▸ **What to do**: The data below is to be transcribed word for word; pictures are to be excluded.

Object change descriptions
──────────────────────────────

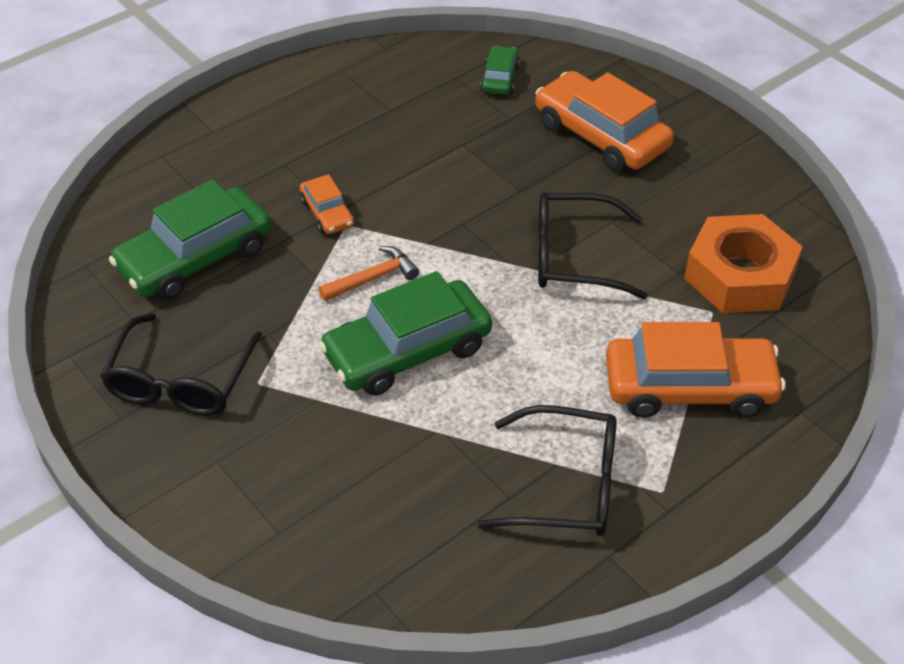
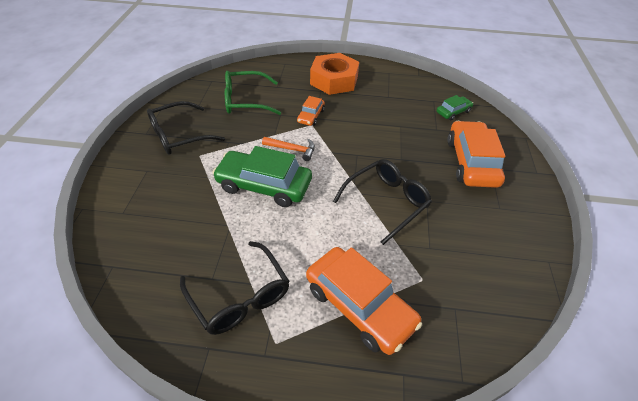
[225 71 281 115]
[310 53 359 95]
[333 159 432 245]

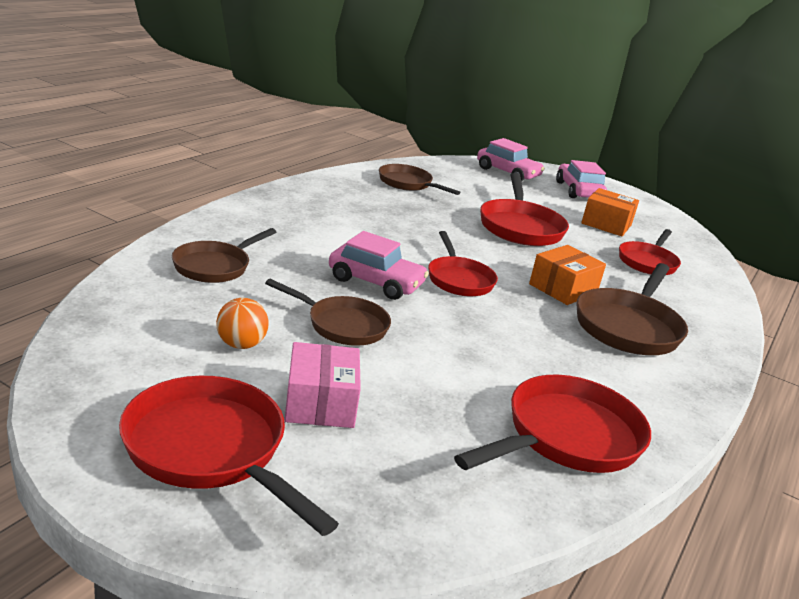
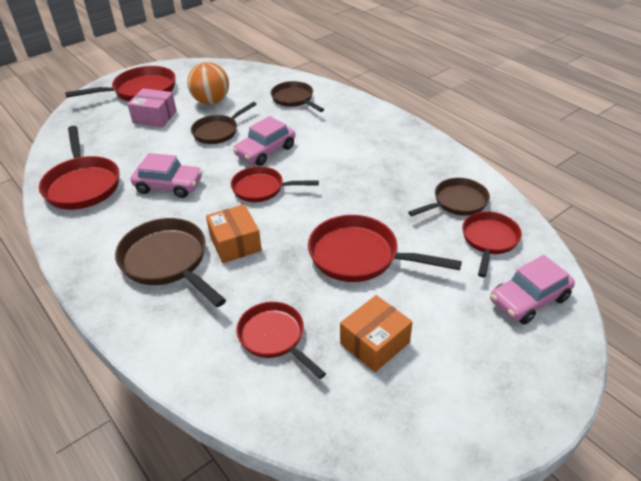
[131 153 203 198]
[187 62 229 105]
[462 211 522 277]

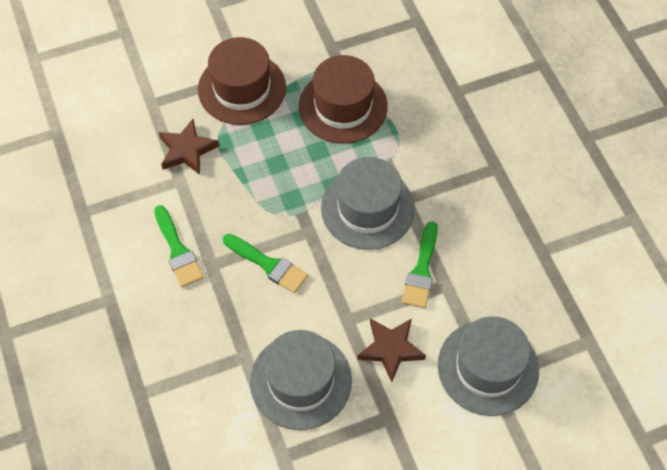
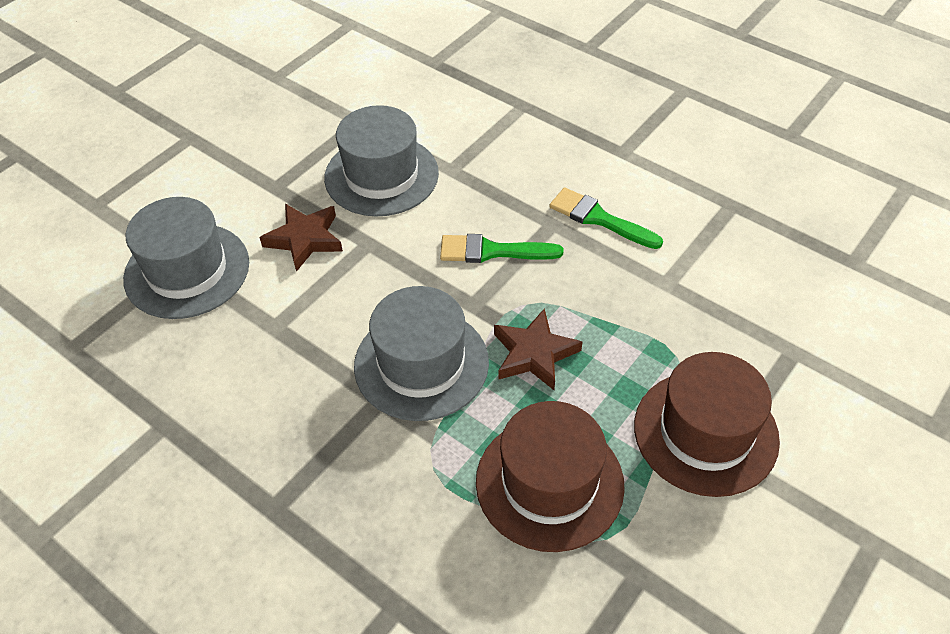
[494 308 582 390]
[402 221 438 308] (first image)

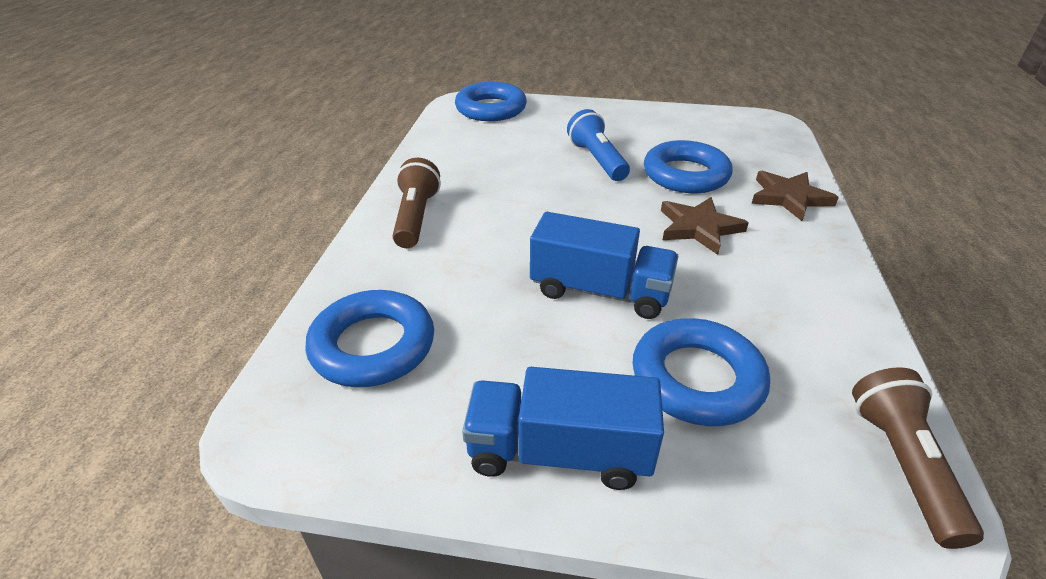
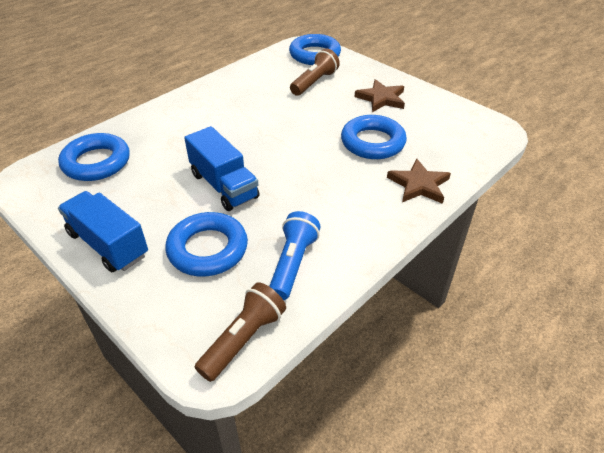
[269 211 321 300]
[290 49 340 96]
[354 79 405 112]

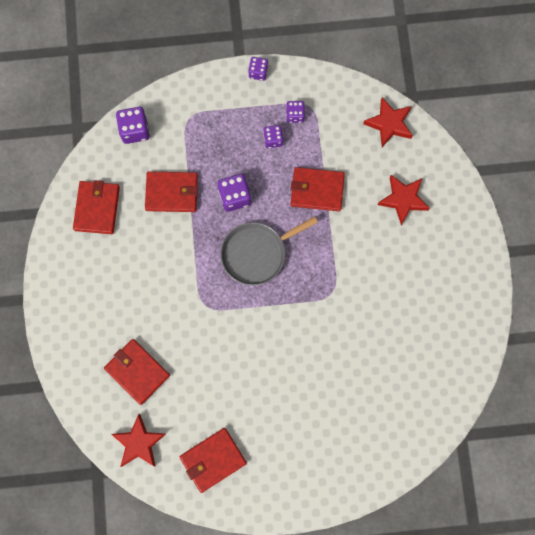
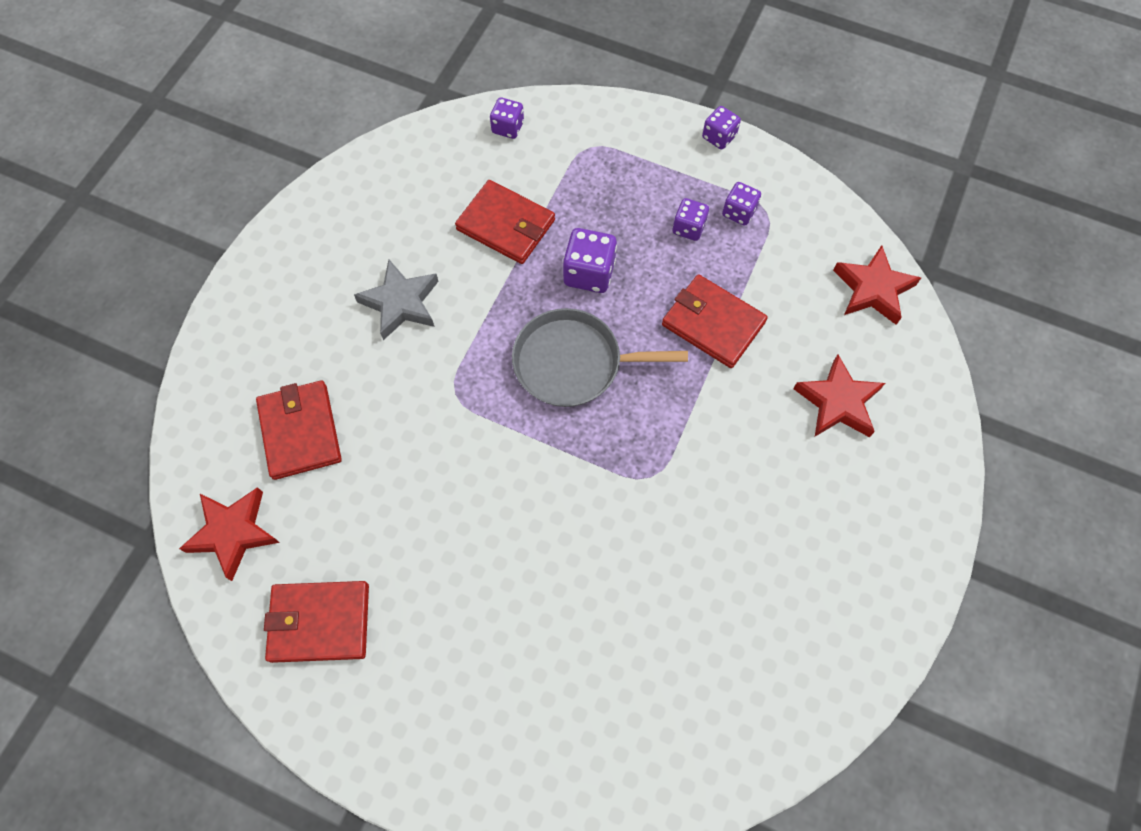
[354 260 439 340]
[490 97 524 139]
[73 180 120 234] (first image)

──────────────────────────────

▸ **Problem solution**:
[225 71 281 115]
[310 53 359 95]
[333 159 432 245]

[131 153 203 198]
[187 62 229 105]
[462 211 522 277]

[494 308 582 390]
[402 221 438 308] (first image)

[269 211 321 300]
[290 49 340 96]
[354 79 405 112]

[354 260 439 340]
[490 97 524 139]
[73 180 120 234] (first image)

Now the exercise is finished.